- [Aim of the task] Out of the data below, copy every line with the string "DGND".

- [Records for this task]

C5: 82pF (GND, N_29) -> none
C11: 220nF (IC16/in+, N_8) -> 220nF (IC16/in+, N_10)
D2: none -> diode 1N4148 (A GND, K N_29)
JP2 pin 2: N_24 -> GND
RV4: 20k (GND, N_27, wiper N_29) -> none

==

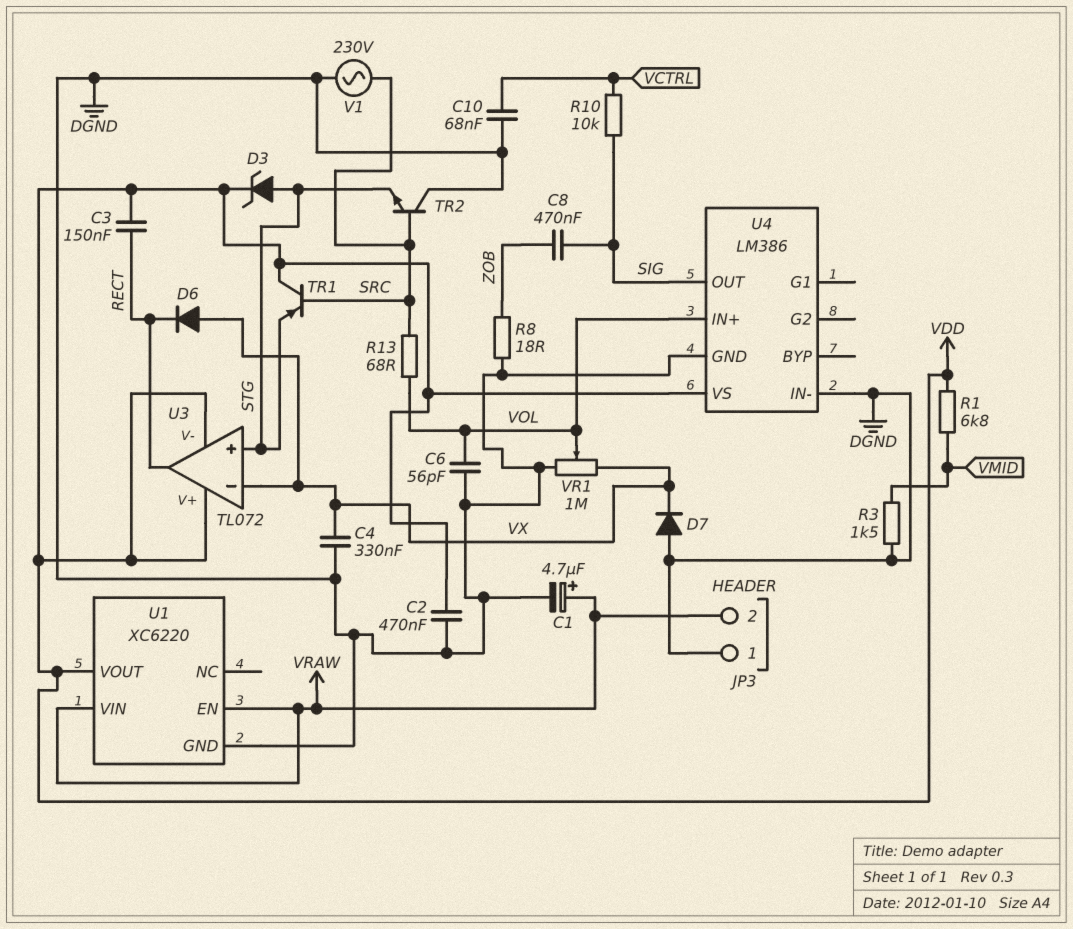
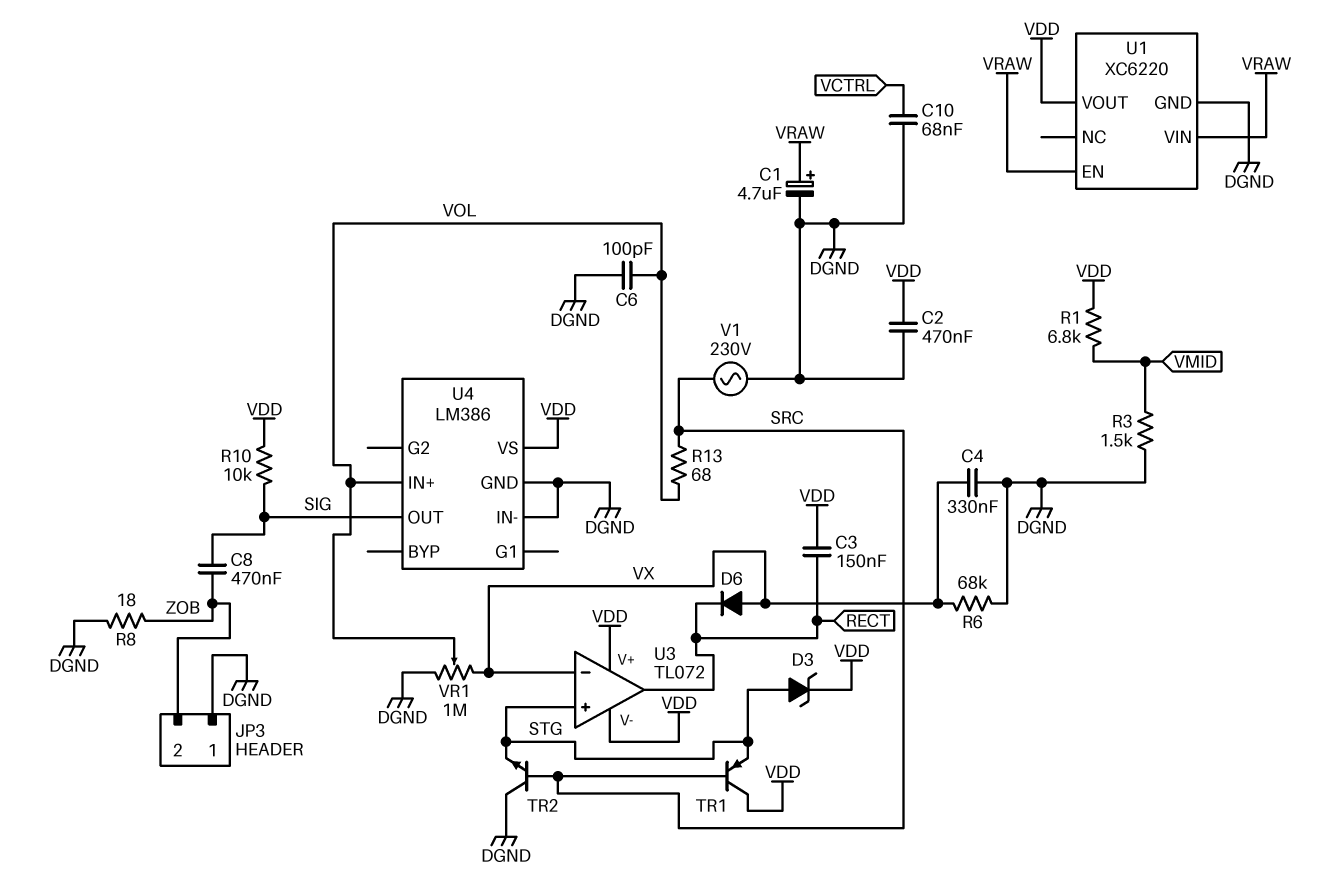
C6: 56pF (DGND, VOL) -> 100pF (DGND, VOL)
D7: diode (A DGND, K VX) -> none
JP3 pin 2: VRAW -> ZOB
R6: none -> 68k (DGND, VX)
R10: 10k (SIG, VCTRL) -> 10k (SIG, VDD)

- [Response to this exercise]
C6: 56pF (DGND, VOL) -> 100pF (DGND, VOL)
D7: diode (A DGND, K VX) -> none
R6: none -> 68k (DGND, VX)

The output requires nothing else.